+++ Data shown

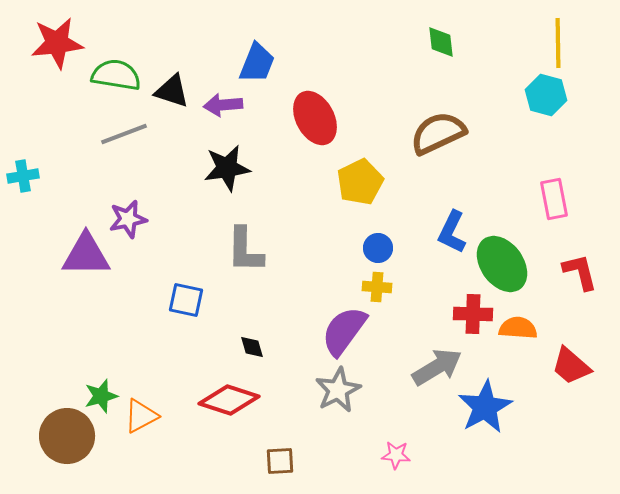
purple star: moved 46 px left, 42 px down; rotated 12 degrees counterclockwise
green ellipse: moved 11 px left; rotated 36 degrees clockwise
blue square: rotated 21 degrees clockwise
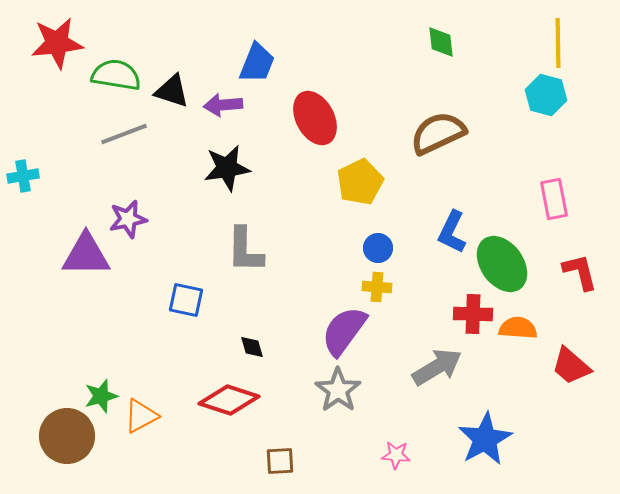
gray star: rotated 9 degrees counterclockwise
blue star: moved 32 px down
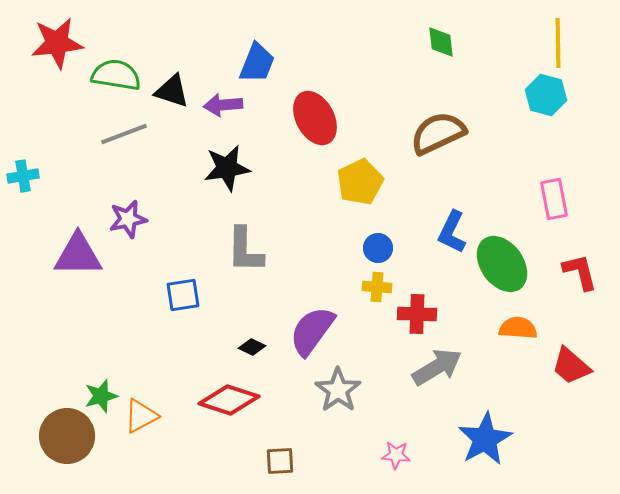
purple triangle: moved 8 px left
blue square: moved 3 px left, 5 px up; rotated 21 degrees counterclockwise
red cross: moved 56 px left
purple semicircle: moved 32 px left
black diamond: rotated 48 degrees counterclockwise
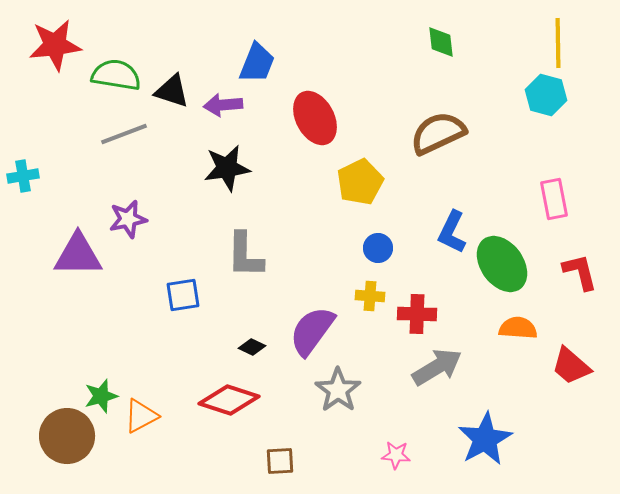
red star: moved 2 px left, 2 px down
gray L-shape: moved 5 px down
yellow cross: moved 7 px left, 9 px down
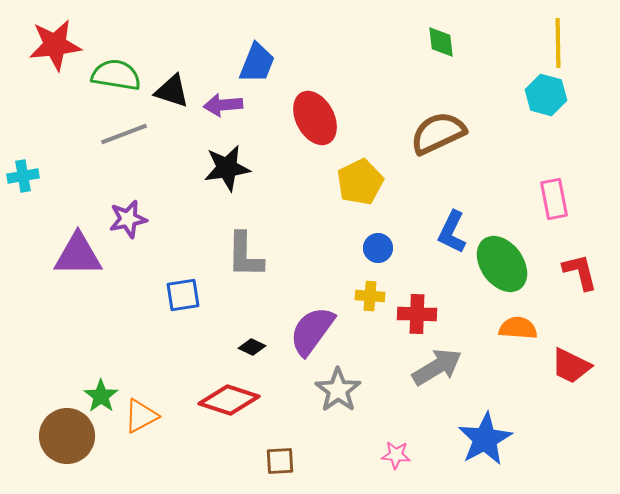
red trapezoid: rotated 15 degrees counterclockwise
green star: rotated 20 degrees counterclockwise
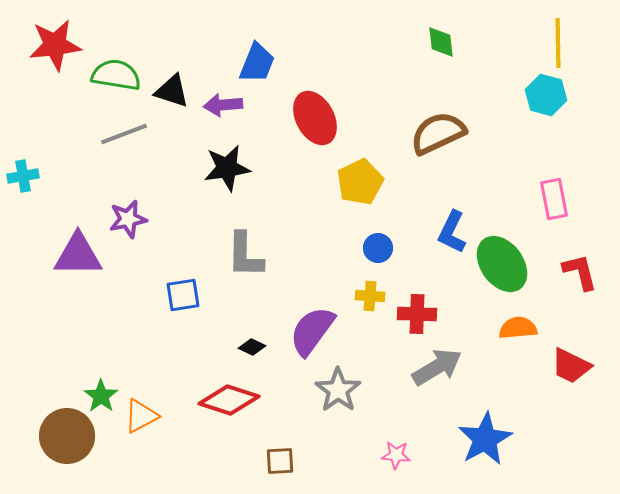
orange semicircle: rotated 9 degrees counterclockwise
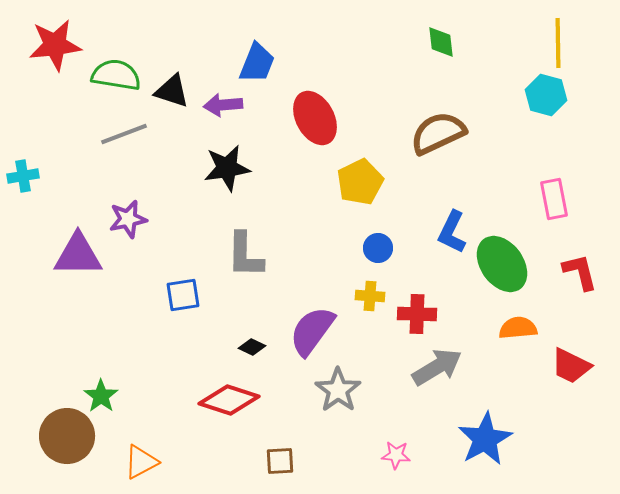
orange triangle: moved 46 px down
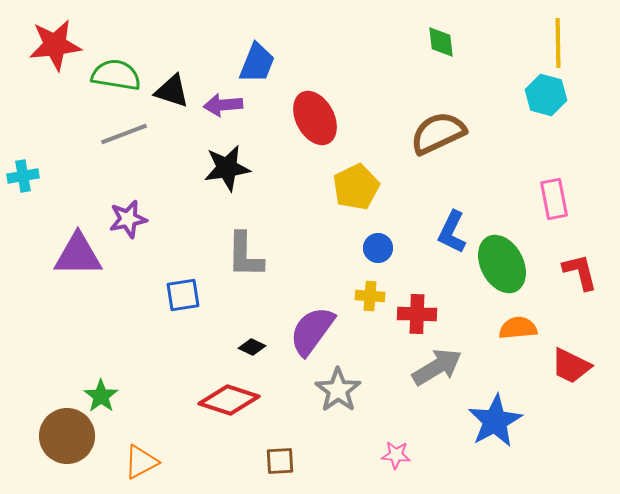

++++++

Task prompt — Copy out the data lines from the one containing "orange semicircle: rotated" through the end of the data, both ends included. Leave out the pictures.

Solved problem —
orange semicircle: rotated 9 degrees counterclockwise
orange triangle: moved 46 px down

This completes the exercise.